Content revision data:
<<<<
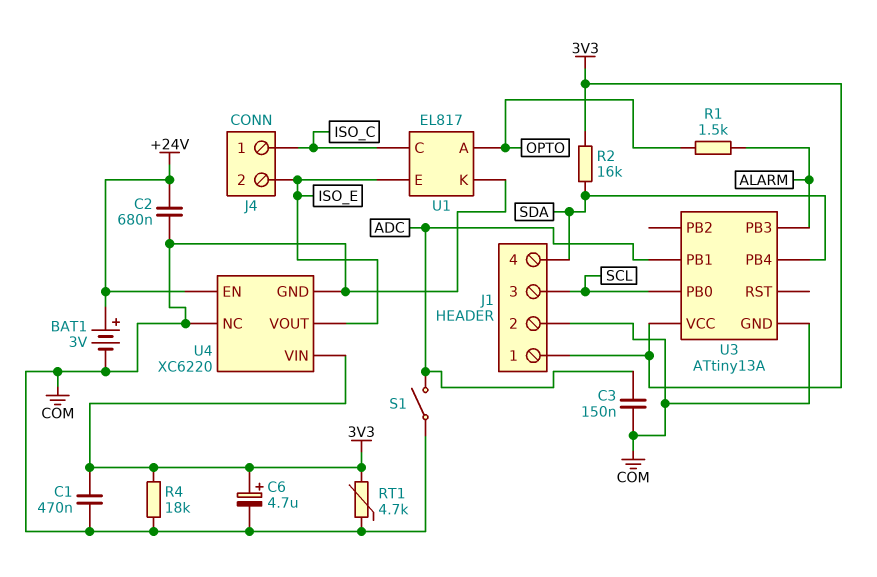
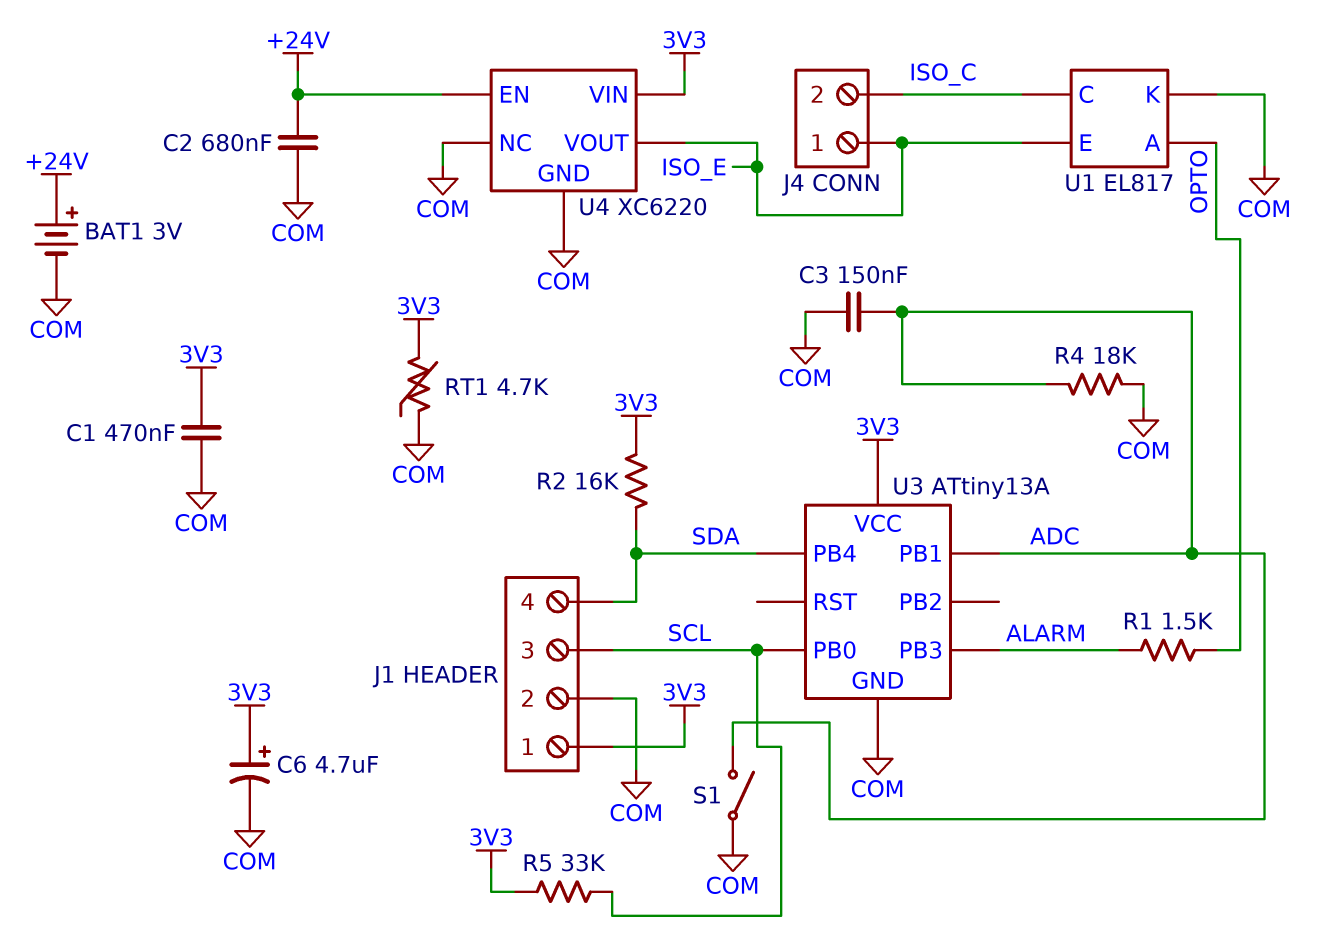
J4 pin 1: ISO_C -> ISO_E
J4 pin 2: ISO_E -> ISO_C
R4: 18k (3V3, COM) -> 18k (ADC, COM)
R5: none -> 33k (3V3, SCL)

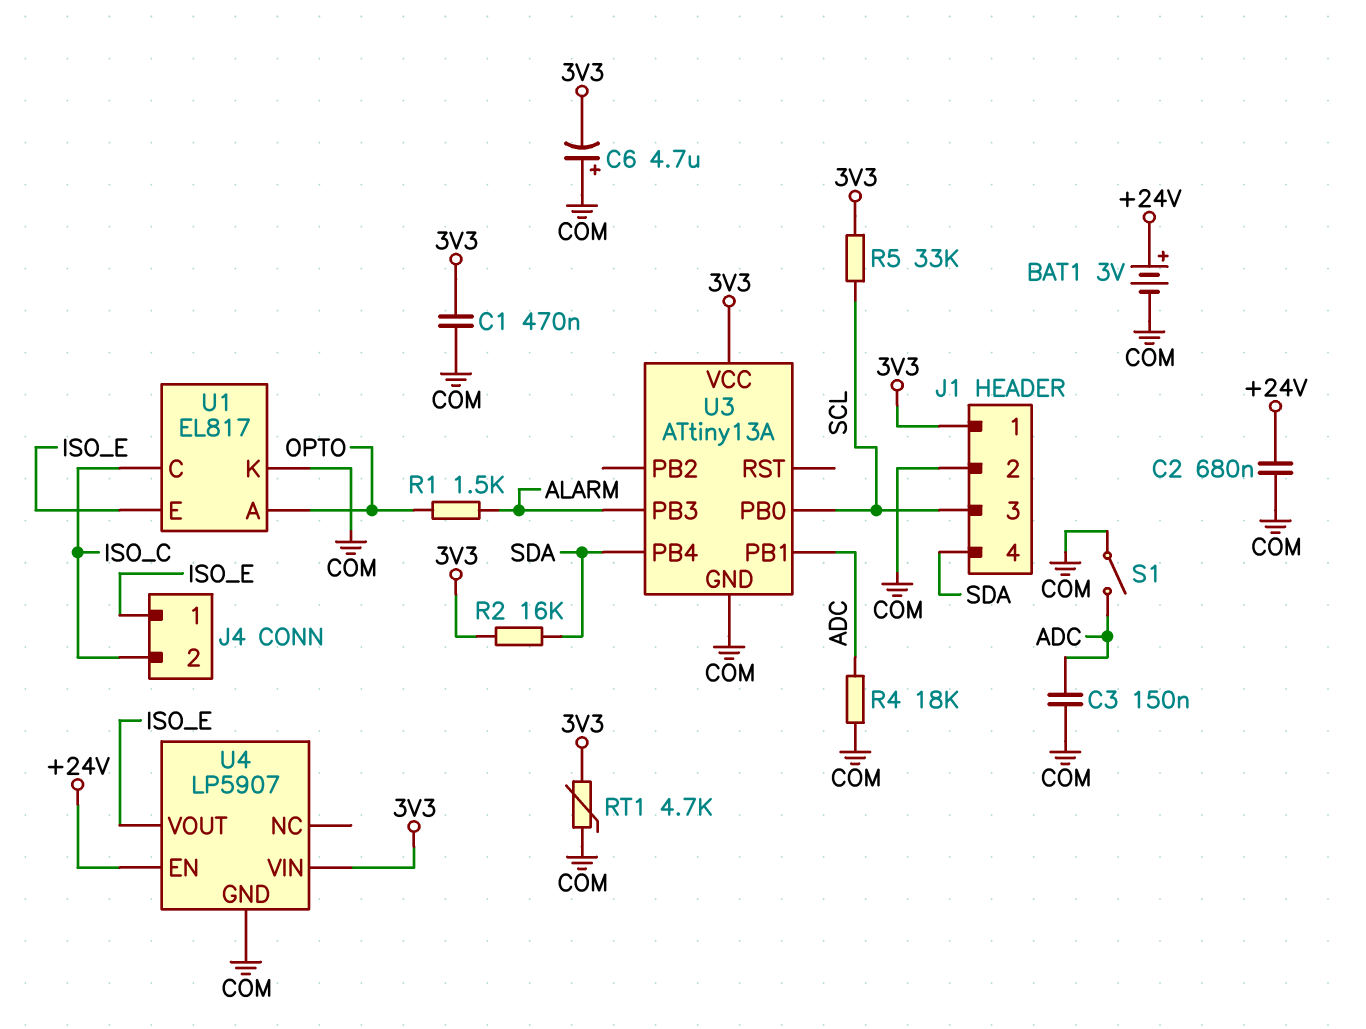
C6: 4.7uF (plus 3V3, minus COM) -> 4.7uF (plus COM, minus 3V3)
U4: XC6220 -> LP5907
U4 pin NC: COM -> none

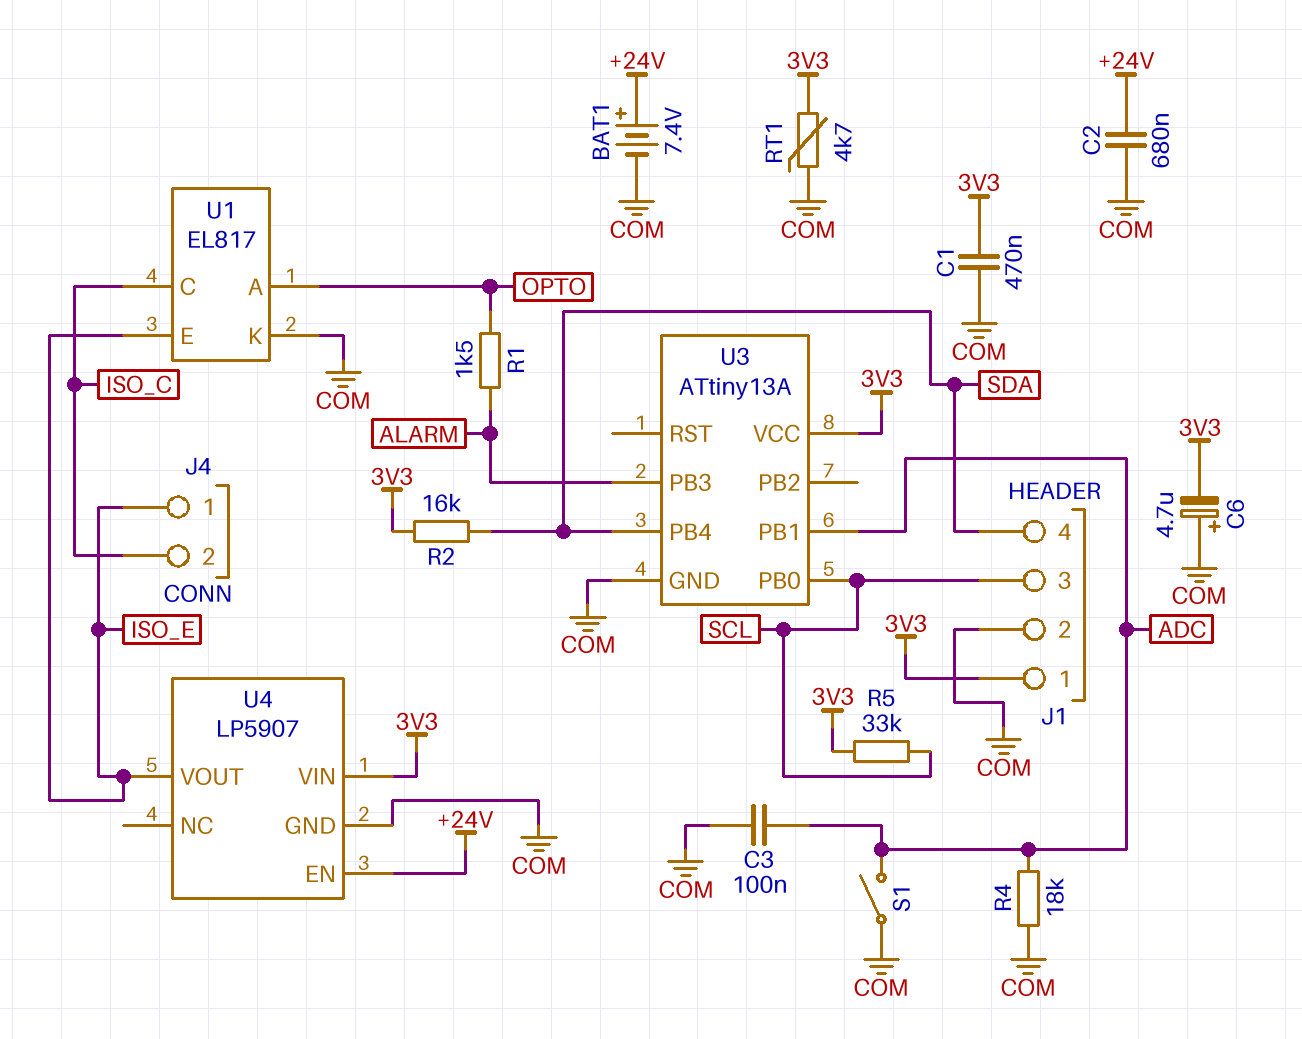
BAT1: 3V (plus +24V, minus COM) -> 7.4V (plus +24V, minus COM)
C3: 150nF (ADC, COM) -> 100nF (ADC, COM)

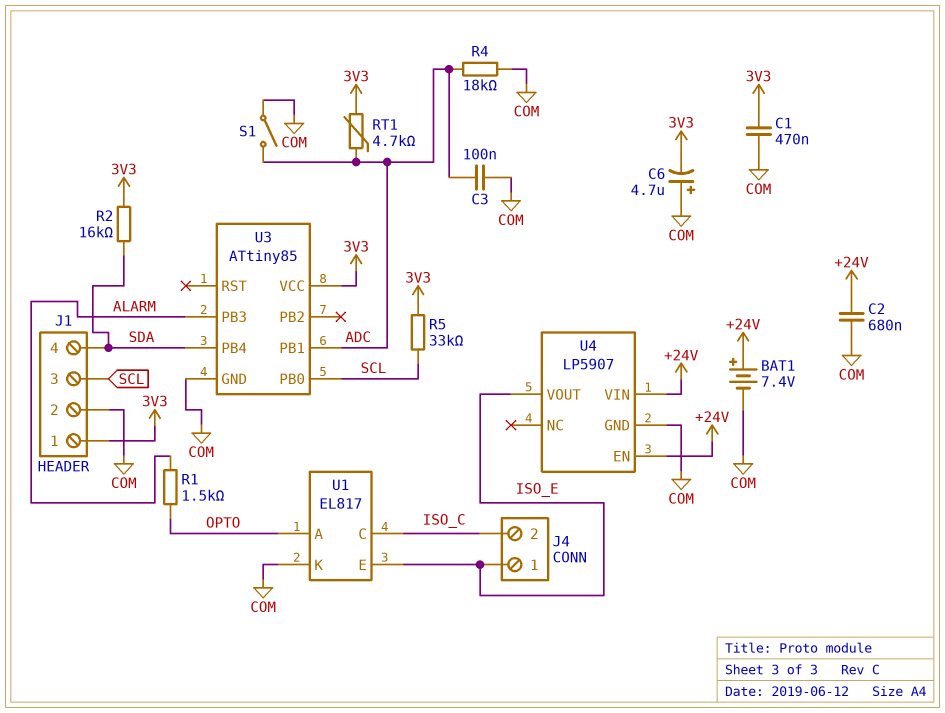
RT1: 4.7k (3V3, COM) -> 4.7k (3V3, ADC)
U3: ATtiny13A -> ATtiny85
U4 pin VIN: 3V3 -> +24V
>>>>
WHAT IS EXPECTED ::
Before answering, find the line with "U4 pin NC: COM -> none" in the records above; then reproduce exactly each line from the first through that line, leaving out pictures.

TASK ANSWER ::
J4 pin 1: ISO_C -> ISO_E
J4 pin 2: ISO_E -> ISO_C
R4: 18k (3V3, COM) -> 18k (ADC, COM)
R5: none -> 33k (3V3, SCL)

C6: 4.7uF (plus 3V3, minus COM) -> 4.7uF (plus COM, minus 3V3)
U4: XC6220 -> LP5907
U4 pin NC: COM -> none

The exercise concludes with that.